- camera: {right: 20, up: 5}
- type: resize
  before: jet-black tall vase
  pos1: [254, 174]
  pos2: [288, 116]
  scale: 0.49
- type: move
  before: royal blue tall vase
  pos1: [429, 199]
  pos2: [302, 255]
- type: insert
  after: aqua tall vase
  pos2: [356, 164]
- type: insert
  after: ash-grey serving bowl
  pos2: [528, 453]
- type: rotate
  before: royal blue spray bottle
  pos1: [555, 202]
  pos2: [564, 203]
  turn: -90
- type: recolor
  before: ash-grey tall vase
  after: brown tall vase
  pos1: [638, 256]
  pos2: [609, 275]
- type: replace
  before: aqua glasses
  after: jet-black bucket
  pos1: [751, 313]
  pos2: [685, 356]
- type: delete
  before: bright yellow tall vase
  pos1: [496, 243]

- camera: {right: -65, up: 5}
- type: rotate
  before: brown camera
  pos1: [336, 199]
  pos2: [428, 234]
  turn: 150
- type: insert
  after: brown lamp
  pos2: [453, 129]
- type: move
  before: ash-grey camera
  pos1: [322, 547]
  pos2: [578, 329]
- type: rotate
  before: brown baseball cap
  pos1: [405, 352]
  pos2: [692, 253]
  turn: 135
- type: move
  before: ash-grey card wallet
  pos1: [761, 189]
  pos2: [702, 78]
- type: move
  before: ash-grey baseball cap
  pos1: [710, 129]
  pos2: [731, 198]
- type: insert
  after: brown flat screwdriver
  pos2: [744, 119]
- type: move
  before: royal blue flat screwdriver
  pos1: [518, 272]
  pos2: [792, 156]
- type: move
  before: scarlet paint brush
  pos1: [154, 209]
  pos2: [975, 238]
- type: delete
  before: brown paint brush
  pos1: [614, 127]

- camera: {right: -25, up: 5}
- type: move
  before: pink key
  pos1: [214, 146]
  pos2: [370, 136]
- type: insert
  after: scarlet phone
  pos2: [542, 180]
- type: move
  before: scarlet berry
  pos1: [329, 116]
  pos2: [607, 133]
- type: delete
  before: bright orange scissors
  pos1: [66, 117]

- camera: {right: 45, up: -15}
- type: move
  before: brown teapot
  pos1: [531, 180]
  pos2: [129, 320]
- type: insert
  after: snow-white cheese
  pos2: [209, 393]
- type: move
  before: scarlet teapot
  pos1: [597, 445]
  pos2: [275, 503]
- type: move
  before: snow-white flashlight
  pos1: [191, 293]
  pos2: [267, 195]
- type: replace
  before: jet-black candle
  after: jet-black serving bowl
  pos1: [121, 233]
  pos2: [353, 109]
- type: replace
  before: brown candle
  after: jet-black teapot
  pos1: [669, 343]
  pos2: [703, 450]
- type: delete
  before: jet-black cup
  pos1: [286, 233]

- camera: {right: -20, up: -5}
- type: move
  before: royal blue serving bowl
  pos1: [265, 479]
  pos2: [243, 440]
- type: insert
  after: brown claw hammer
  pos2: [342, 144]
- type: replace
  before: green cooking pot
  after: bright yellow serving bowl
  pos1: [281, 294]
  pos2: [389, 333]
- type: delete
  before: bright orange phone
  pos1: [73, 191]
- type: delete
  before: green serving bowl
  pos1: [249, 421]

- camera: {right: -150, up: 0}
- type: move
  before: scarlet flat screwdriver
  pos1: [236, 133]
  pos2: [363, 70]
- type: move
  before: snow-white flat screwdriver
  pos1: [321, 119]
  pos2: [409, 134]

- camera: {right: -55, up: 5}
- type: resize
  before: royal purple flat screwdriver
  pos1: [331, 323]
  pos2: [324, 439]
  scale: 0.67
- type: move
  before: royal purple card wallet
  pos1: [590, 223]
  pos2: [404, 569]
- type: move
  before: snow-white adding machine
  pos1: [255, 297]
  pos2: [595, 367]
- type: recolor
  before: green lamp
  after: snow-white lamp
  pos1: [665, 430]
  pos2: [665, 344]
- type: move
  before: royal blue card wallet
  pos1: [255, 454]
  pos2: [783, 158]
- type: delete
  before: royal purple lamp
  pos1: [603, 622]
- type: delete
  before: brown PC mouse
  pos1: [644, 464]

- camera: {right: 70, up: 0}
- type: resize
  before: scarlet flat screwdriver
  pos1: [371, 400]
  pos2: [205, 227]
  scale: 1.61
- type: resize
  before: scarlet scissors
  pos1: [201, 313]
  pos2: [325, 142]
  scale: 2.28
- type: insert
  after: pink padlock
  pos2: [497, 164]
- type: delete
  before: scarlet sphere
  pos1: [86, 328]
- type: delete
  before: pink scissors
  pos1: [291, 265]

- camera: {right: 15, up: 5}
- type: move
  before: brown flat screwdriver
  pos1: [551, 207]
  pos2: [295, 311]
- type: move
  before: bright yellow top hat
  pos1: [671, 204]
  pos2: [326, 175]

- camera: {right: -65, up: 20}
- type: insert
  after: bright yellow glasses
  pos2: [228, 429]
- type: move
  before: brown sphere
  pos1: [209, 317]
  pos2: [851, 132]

DIRECTIONS: A verbatim transcription is needed of the lines above, starting at the line with "after: jet-black bucket" and ending at the line with "before: bright yellow tall vase", both included, and of nothing else.

ANSWER TO THE EXERCISE:
  after: jet-black bucket
  pos1: [751, 313]
  pos2: [685, 356]
- type: delete
  before: bright yellow tall vase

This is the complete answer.